Brief> Reproduce every one of the rows below word for word, leaving out the pictures.

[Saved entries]
▽

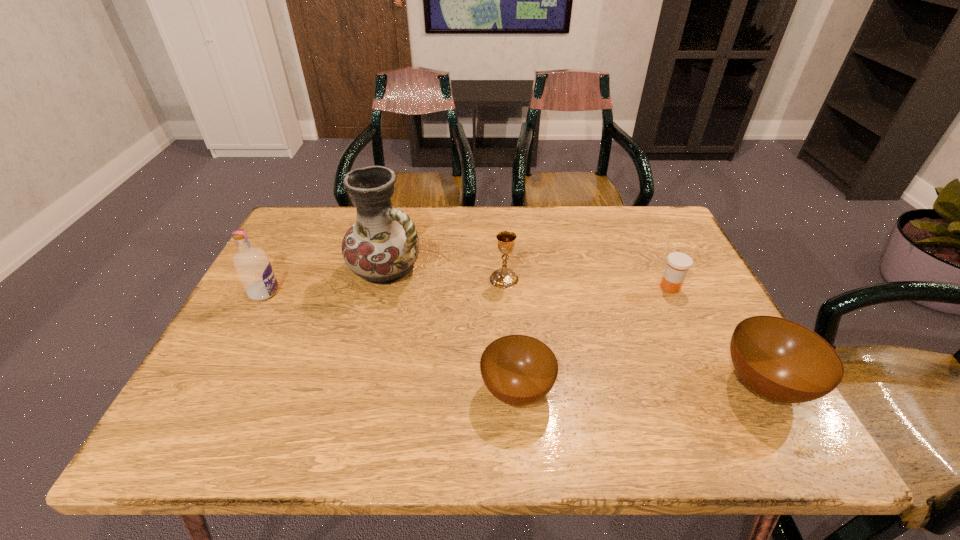
Please point out where to position a new bowl on the left to maintain spacing. Please provide its 2D coordinates. Your answer should be formatted as a tuple, i.e. [(x, y)], where the tuple contains the x and y coordinates of a point satisfying the conditions above.

[(263, 396)]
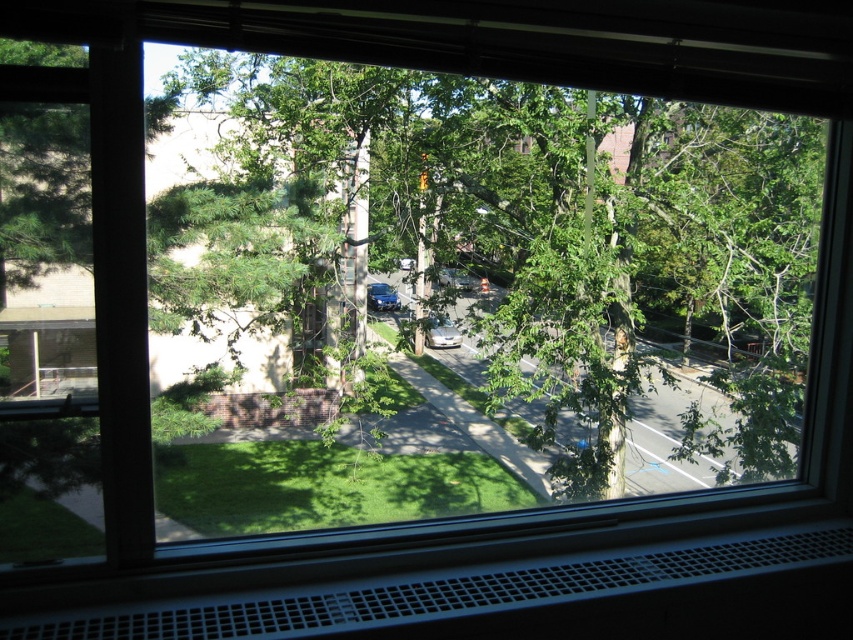
You are standing in a room and looking through the window. There is a silver metallic car at center. Based on the window frame and the position of the car, can you determine if the car is parked on the same side of the street as the building or the opposite side?

The silver metallic car at center is located at point (440, 332), which is in the central part of the window frame. Since the window has a vent structure at the bottom, which is part of an air conditioning unit, it suggests the building is on one side of the street. The car being centrally positioned might indicate it is on the same side as the building, but without more details on street layout, this is speculative. However, based on the given coordinates, the car is directly in front of the window, soit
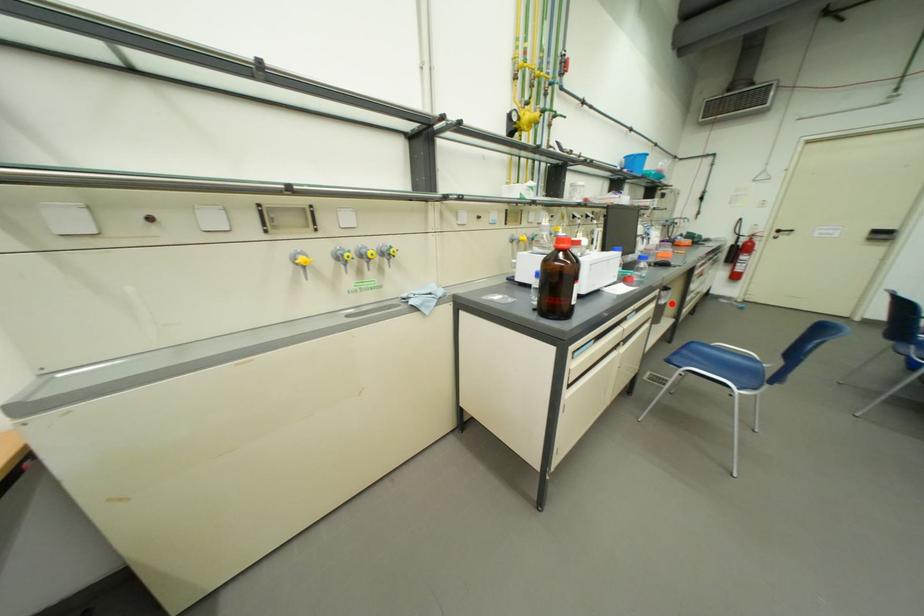
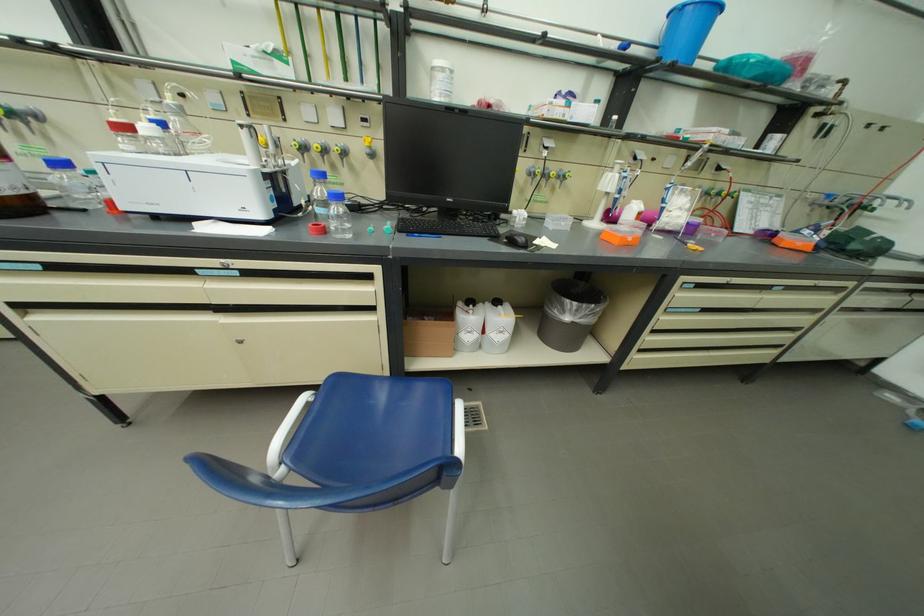
Question: I am providing you with two images of the same scene from different viewpoints. A red point is shown in image1. For the corresponding object point in image2, is it positioned nearer or farther from the camera?

Choices:
 (A) Nearer
 (B) Farther

Answer: (A)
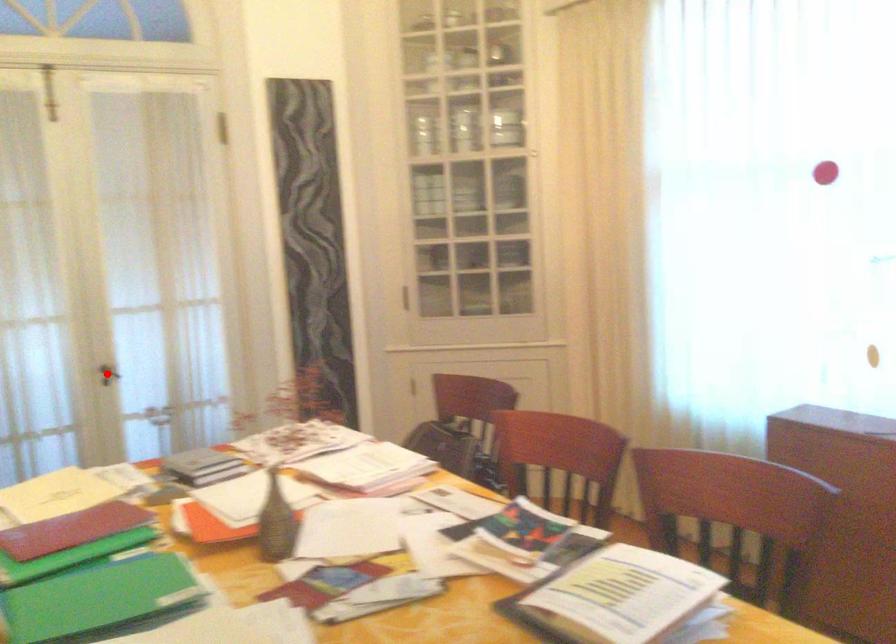
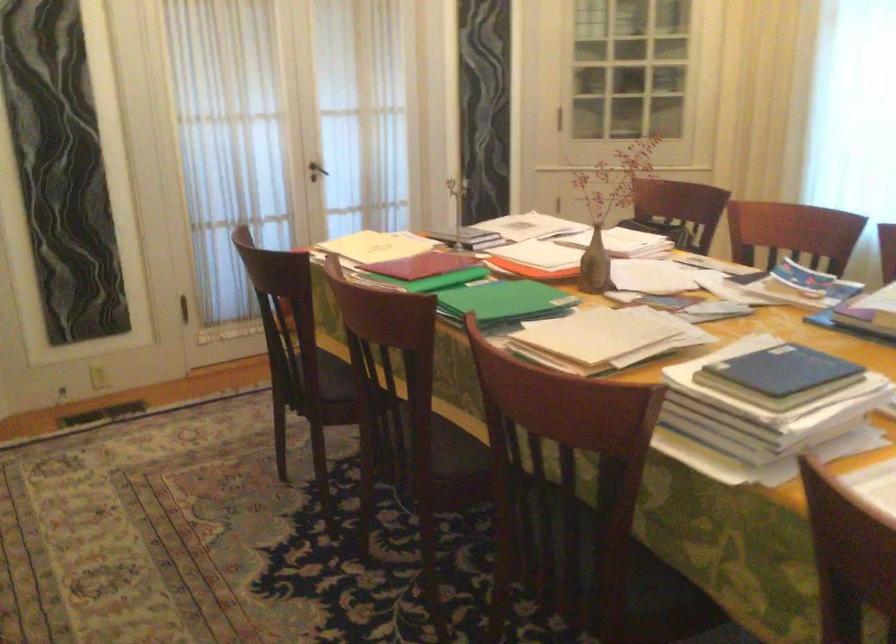
The point at the highlighted location is marked in the first image. Where is the corresponding point in the second image?

(316, 171)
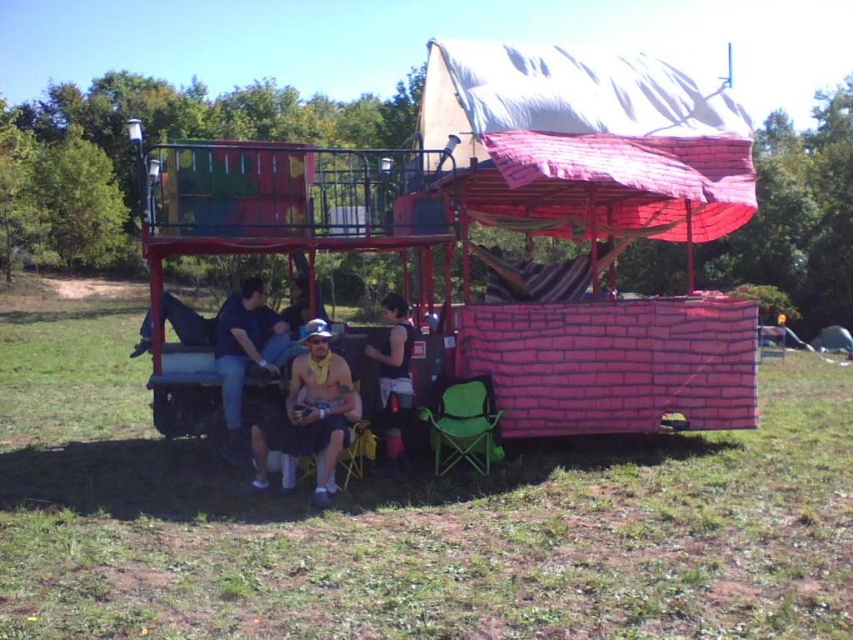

△

Task solution>
Please point out where to position a new bowl on the left to maintain spacing. Please provide its 2D coordinates. Your answer should be formatted as a tuple, i.e. [(x, y)], where the tuple contains the x and y coordinates of a point satisfying the conditions above.

[(263, 396)]
You are standing in a room and looking through the window. There is a silver metallic car at center. Based on the window frame and the position of the car, can you determine if the car is parked on the same side of the street as the building or the opposite side?

The silver metallic car at center is located at point (440, 332), which is in the central part of the window frame. Since the window has a vent structure at the bottom, which is part of an air conditioning unit, it suggests the building is on one side of the street. The car being centrally positioned might indicate it is on the same side as the building, but without more details on street layout, this is speculative. However, based on the given coordinates, the car is directly in front of the window, soit
Question: I am providing you with two images of the same scene from different viewpoints. A red point is shown in image1. For the corresponding object point in image2, is it positioned nearer or farther from the camera?

Choices:
 (A) Nearer
 (B) Farther

Answer: (A)
The point at the highlighted location is marked in the first image. Where is the corresponding point in the second image?

(316, 171)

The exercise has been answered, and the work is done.